THE TASK: Repeat the records below line by line, exactly, finishing on the line that contains "orange book: 0 -> 3".
┄┄┄┄┄┄┄┄┄┄┄┄┄┄┄┄┄┄┄┄
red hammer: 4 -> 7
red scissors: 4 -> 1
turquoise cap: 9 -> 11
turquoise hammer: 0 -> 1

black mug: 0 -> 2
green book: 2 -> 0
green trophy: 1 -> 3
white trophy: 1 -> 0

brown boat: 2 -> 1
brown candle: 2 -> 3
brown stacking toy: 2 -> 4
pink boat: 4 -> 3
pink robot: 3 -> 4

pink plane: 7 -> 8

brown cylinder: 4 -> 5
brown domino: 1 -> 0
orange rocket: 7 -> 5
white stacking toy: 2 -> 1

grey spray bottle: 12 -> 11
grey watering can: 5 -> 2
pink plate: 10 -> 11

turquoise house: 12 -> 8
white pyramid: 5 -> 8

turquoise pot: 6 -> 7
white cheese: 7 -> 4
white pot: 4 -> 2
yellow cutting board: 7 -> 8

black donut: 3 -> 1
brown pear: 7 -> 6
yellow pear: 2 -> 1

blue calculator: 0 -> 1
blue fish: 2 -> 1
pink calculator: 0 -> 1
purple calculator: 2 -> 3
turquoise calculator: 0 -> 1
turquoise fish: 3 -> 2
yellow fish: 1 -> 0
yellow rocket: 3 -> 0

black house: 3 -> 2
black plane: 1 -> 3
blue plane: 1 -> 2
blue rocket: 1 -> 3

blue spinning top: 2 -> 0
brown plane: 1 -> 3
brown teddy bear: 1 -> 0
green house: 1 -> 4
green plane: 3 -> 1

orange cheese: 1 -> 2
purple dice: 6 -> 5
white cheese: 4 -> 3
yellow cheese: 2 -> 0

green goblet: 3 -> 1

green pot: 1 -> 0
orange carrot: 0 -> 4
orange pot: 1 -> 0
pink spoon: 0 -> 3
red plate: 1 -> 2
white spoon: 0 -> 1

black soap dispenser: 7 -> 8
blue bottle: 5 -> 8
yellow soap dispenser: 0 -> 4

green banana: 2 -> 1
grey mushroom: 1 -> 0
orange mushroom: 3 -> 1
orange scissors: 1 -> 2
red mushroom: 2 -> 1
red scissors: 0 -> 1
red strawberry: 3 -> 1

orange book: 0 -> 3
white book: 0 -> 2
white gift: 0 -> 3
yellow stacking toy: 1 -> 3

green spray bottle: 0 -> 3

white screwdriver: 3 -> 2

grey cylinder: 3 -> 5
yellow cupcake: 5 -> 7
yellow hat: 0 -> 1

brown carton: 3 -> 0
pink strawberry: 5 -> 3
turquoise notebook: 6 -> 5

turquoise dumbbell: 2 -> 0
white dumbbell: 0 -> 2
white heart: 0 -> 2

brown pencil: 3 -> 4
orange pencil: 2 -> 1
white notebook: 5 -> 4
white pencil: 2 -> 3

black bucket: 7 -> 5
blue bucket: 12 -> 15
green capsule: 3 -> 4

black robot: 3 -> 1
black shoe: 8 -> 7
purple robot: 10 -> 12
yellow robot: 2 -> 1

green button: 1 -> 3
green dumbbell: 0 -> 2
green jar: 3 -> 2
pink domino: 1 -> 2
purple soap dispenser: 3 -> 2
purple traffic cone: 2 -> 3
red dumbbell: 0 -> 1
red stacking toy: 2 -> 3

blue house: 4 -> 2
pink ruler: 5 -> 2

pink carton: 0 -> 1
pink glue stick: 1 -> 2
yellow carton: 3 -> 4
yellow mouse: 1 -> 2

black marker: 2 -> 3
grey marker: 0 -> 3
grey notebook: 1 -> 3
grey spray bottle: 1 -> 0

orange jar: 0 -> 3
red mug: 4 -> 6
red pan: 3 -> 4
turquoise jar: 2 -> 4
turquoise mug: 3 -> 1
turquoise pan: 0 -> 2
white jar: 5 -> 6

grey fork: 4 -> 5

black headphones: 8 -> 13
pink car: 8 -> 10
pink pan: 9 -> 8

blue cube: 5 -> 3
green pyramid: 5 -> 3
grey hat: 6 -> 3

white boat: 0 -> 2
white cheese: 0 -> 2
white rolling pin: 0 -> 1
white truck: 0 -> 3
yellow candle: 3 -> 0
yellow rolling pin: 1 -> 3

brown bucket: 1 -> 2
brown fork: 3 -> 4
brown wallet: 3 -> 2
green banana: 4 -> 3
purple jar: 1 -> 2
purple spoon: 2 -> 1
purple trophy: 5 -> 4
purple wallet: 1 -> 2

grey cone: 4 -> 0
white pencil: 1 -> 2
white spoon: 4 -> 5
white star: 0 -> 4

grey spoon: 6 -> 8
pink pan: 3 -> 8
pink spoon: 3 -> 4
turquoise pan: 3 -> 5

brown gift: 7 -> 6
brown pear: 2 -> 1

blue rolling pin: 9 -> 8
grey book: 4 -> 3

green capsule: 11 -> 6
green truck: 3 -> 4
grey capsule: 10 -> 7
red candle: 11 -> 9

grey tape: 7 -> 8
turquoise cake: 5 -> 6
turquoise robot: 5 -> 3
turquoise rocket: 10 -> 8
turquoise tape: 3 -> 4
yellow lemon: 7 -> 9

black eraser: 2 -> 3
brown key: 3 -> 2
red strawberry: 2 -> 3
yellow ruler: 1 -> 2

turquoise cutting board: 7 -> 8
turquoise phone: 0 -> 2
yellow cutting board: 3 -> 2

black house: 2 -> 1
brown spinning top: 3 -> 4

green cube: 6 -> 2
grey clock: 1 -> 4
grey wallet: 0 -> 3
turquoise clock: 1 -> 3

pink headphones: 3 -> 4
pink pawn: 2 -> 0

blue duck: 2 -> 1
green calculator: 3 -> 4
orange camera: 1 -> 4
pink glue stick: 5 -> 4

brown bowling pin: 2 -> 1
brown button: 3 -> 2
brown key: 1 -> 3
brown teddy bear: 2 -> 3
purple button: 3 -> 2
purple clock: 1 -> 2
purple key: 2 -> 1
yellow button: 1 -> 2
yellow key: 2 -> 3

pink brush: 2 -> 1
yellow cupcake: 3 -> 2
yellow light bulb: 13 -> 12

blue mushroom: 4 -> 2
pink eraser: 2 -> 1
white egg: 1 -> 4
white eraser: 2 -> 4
┄┄┄┄┄┄┄┄┄┄┄┄┄┄┄┄┄┄┄┄
RESPONSE BOX:
red hammer: 4 -> 7
red scissors: 4 -> 1
turquoise cap: 9 -> 11
turquoise hammer: 0 -> 1

black mug: 0 -> 2
green book: 2 -> 0
green trophy: 1 -> 3
white trophy: 1 -> 0

brown boat: 2 -> 1
brown candle: 2 -> 3
brown stacking toy: 2 -> 4
pink boat: 4 -> 3
pink robot: 3 -> 4

pink plane: 7 -> 8

brown cylinder: 4 -> 5
brown domino: 1 -> 0
orange rocket: 7 -> 5
white stacking toy: 2 -> 1

grey spray bottle: 12 -> 11
grey watering can: 5 -> 2
pink plate: 10 -> 11

turquoise house: 12 -> 8
white pyramid: 5 -> 8

turquoise pot: 6 -> 7
white cheese: 7 -> 4
white pot: 4 -> 2
yellow cutting board: 7 -> 8

black donut: 3 -> 1
brown pear: 7 -> 6
yellow pear: 2 -> 1

blue calculator: 0 -> 1
blue fish: 2 -> 1
pink calculator: 0 -> 1
purple calculator: 2 -> 3
turquoise calculator: 0 -> 1
turquoise fish: 3 -> 2
yellow fish: 1 -> 0
yellow rocket: 3 -> 0

black house: 3 -> 2
black plane: 1 -> 3
blue plane: 1 -> 2
blue rocket: 1 -> 3

blue spinning top: 2 -> 0
brown plane: 1 -> 3
brown teddy bear: 1 -> 0
green house: 1 -> 4
green plane: 3 -> 1

orange cheese: 1 -> 2
purple dice: 6 -> 5
white cheese: 4 -> 3
yellow cheese: 2 -> 0

green goblet: 3 -> 1

green pot: 1 -> 0
orange carrot: 0 -> 4
orange pot: 1 -> 0
pink spoon: 0 -> 3
red plate: 1 -> 2
white spoon: 0 -> 1

black soap dispenser: 7 -> 8
blue bottle: 5 -> 8
yellow soap dispenser: 0 -> 4

green banana: 2 -> 1
grey mushroom: 1 -> 0
orange mushroom: 3 -> 1
orange scissors: 1 -> 2
red mushroom: 2 -> 1
red scissors: 0 -> 1
red strawberry: 3 -> 1

orange book: 0 -> 3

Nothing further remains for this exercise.